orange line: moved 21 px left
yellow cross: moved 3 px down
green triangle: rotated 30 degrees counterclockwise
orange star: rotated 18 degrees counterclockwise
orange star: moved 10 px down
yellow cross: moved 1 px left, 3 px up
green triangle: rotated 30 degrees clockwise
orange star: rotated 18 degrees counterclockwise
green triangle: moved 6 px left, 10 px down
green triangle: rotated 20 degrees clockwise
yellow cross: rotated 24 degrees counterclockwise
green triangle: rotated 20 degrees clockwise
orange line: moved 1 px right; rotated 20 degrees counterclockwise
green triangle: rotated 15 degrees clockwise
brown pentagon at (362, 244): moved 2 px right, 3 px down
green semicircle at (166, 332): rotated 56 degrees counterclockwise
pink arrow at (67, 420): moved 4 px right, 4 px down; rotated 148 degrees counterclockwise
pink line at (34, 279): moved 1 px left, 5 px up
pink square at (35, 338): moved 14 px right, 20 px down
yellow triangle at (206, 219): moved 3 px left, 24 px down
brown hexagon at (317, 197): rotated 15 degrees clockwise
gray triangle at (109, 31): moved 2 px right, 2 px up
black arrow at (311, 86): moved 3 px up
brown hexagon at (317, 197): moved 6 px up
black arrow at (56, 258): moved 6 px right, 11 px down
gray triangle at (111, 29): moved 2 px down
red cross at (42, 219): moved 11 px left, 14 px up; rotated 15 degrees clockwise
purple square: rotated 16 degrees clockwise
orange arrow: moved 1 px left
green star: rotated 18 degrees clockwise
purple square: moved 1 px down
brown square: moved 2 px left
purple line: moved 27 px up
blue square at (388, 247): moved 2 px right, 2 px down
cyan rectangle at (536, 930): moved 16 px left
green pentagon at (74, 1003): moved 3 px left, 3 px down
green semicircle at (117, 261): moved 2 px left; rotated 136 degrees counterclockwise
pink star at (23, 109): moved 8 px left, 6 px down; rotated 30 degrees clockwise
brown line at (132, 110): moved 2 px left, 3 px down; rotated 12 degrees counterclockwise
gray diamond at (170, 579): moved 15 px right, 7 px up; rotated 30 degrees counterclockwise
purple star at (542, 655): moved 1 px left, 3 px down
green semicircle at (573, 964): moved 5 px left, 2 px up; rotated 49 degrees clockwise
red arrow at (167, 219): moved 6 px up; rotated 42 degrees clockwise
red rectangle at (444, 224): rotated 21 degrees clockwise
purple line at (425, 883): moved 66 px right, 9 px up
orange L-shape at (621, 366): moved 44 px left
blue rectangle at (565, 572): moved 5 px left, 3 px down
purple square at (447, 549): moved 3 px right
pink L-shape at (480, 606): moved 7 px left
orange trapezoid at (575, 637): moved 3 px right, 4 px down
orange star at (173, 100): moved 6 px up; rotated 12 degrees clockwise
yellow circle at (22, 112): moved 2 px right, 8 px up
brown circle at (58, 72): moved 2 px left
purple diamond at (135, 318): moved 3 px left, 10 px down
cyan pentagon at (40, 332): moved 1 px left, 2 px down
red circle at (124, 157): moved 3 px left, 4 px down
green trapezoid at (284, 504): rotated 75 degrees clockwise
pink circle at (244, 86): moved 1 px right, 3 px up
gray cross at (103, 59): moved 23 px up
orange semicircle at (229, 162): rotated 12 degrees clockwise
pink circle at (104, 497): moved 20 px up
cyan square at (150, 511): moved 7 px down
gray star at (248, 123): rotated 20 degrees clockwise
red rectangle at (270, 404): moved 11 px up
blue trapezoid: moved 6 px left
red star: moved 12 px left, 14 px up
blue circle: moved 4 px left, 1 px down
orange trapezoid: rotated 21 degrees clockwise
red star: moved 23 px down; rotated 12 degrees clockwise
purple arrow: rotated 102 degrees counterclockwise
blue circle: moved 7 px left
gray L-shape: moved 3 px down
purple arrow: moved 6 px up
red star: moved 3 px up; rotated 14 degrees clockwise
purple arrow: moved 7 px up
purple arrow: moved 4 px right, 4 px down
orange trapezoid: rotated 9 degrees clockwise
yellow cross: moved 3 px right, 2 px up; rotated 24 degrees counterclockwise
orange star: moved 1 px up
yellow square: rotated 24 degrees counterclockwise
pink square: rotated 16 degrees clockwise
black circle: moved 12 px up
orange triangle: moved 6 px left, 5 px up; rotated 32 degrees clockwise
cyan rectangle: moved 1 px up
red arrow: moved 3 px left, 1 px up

§ **What this task involves**
Copy out, word for word, the lines of the material from its first line through the line containing "yellow cross: moved 1 px left, 3 px up", including both of those lines.

§ **Result of this exercise**
orange line: moved 21 px left
yellow cross: moved 3 px down
green triangle: rotated 30 degrees counterclockwise
orange star: rotated 18 degrees counterclockwise
orange star: moved 10 px down
yellow cross: moved 1 px left, 3 px up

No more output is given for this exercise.